-- begin DATA --

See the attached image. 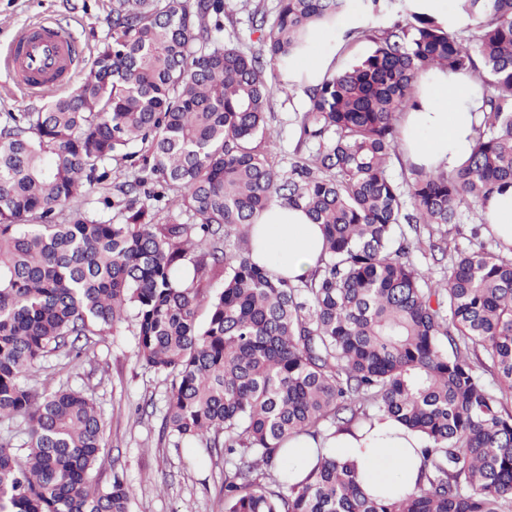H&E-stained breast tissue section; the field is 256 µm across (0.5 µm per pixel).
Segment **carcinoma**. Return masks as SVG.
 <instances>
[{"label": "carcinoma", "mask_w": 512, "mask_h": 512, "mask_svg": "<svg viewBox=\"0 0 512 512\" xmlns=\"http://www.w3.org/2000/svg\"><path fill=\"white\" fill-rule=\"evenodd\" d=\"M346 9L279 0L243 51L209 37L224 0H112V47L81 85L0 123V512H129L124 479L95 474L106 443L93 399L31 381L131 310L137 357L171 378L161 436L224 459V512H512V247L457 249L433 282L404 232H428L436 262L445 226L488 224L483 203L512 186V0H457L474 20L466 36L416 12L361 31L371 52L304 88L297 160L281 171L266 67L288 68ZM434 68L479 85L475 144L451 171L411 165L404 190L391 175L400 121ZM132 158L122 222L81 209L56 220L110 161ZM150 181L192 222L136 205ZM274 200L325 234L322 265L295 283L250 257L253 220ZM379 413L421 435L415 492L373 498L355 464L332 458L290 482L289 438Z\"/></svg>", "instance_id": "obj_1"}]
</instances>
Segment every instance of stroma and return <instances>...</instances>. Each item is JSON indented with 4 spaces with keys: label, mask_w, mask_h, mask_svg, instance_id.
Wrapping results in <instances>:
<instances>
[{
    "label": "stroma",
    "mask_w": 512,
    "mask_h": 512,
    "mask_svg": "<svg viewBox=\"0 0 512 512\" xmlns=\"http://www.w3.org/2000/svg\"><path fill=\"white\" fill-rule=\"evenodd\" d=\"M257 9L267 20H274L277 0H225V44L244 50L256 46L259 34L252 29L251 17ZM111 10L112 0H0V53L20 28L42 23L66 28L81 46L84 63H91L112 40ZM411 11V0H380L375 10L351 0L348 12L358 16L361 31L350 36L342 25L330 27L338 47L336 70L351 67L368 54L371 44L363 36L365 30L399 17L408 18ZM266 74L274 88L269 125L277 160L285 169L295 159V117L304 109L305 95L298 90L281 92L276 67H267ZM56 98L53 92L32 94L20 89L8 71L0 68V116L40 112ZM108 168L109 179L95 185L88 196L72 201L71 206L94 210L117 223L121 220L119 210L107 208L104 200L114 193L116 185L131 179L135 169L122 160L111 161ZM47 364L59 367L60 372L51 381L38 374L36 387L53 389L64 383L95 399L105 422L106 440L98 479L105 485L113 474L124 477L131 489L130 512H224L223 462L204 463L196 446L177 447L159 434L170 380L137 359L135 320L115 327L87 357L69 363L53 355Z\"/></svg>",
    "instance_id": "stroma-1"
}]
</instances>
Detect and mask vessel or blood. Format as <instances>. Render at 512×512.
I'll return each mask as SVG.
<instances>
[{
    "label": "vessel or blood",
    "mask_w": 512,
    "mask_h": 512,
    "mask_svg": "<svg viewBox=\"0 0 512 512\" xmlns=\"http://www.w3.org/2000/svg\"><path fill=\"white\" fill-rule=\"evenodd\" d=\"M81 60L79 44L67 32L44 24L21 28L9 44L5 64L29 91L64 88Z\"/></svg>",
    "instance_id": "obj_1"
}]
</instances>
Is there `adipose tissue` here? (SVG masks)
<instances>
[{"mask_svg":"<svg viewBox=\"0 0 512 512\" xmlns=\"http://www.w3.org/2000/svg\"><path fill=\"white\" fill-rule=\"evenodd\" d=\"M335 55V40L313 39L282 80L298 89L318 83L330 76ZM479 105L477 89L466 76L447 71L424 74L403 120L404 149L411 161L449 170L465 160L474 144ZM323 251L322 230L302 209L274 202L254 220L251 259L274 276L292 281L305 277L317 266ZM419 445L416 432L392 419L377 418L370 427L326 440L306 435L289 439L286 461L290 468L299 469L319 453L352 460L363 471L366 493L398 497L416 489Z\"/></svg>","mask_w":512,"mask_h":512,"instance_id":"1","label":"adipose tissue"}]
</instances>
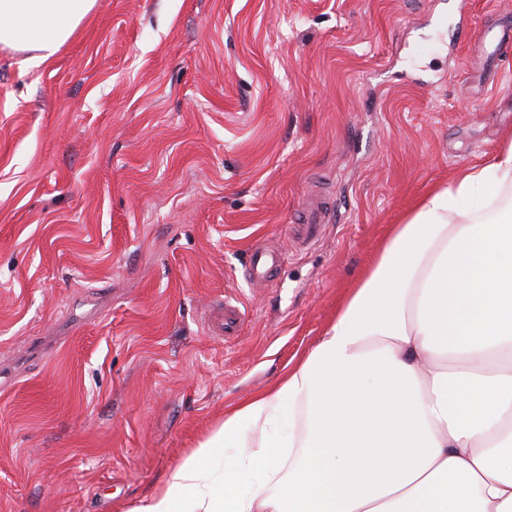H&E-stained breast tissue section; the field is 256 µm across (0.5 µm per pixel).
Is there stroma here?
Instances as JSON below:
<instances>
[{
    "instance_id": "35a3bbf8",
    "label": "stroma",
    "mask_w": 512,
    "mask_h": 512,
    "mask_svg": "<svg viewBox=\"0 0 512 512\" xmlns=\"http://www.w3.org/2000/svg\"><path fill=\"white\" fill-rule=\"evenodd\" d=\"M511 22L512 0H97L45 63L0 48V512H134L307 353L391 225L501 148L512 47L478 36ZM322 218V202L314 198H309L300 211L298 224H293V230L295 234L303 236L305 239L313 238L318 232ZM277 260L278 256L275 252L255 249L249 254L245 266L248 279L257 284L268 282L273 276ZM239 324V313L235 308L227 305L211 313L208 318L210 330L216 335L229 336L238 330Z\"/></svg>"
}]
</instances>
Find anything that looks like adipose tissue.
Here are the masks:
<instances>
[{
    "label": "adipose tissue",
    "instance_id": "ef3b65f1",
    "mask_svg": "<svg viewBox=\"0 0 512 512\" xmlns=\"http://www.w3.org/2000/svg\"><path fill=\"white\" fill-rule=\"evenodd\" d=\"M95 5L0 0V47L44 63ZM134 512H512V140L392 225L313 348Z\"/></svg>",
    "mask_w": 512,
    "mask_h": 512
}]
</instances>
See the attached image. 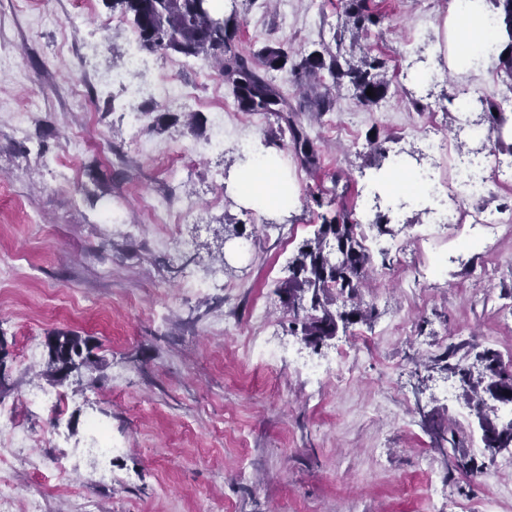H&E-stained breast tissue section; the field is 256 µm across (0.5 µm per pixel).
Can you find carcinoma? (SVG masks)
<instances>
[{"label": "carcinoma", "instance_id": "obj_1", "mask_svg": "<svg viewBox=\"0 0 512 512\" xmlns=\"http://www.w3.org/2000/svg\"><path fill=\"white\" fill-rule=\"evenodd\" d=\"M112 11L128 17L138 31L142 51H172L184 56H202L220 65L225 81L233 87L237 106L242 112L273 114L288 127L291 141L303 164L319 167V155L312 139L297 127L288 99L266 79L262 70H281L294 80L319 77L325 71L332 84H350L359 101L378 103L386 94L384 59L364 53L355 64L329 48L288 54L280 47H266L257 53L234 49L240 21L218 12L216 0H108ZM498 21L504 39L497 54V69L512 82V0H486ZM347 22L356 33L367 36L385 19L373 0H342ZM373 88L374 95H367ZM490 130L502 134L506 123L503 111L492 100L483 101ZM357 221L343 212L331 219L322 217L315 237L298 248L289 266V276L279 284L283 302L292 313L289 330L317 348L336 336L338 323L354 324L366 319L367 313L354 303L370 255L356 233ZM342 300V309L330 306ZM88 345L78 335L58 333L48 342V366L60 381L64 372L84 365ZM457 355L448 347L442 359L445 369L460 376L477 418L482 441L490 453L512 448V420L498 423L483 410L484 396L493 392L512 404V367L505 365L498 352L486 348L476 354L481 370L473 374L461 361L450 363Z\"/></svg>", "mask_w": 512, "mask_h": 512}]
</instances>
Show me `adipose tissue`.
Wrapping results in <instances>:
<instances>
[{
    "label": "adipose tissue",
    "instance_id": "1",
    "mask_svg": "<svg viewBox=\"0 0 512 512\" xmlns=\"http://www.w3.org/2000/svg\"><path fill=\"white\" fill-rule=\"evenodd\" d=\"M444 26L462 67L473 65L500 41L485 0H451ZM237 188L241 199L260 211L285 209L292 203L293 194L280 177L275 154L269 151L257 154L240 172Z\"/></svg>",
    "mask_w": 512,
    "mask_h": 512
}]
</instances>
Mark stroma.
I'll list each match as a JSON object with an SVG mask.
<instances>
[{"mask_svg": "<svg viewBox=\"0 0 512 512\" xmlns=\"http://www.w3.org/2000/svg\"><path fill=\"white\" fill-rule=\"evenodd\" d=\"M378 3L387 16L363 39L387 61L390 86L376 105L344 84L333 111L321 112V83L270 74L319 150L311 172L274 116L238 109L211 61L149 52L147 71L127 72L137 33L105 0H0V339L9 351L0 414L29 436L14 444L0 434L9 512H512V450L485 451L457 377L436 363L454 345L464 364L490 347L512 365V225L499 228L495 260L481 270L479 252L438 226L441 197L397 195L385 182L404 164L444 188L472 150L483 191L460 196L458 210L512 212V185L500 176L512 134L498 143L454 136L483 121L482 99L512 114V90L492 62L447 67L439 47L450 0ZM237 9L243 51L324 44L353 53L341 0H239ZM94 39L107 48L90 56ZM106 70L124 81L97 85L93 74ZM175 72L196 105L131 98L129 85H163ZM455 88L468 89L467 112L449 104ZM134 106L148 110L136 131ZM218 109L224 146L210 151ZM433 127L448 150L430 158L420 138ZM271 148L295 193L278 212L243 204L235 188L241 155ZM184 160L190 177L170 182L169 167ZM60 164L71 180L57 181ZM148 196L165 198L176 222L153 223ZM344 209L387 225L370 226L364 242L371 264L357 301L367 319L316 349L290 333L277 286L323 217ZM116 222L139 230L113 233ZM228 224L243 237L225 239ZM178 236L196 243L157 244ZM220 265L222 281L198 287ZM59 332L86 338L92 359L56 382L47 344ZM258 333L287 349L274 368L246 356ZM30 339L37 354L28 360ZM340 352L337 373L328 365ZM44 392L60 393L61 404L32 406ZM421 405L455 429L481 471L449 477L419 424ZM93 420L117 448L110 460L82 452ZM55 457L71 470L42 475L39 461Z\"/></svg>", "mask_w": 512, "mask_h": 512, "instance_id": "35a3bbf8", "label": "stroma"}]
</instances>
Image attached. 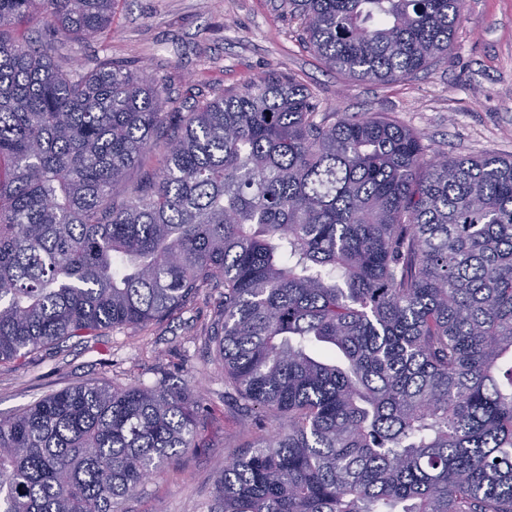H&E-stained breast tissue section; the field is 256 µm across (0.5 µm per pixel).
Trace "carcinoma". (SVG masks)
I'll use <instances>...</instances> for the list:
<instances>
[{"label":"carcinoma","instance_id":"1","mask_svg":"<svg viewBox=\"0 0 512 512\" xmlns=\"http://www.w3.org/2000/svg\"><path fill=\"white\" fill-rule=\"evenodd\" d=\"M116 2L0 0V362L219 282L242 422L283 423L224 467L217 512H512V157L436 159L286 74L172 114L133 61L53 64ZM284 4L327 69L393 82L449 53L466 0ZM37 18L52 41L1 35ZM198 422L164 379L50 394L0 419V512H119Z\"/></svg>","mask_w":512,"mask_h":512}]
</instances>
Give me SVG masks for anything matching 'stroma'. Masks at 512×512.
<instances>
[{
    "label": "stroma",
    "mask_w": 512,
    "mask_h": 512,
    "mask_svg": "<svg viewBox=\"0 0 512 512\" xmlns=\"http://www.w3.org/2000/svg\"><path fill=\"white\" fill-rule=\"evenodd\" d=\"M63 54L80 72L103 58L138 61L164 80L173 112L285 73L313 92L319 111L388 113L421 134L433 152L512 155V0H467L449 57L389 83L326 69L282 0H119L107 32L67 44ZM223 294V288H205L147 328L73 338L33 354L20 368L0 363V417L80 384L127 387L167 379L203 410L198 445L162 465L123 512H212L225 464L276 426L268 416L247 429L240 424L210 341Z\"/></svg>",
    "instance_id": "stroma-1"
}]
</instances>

-- end DATA --

-- WHAT THE TASK REQUIRES --
Take each line of the material that contains the word "blood" and list it.

-- TASK SOLUTION --
Detect and mask vessel or blood. Format as <instances>. Render at 512×512.
    "label": "vessel or blood",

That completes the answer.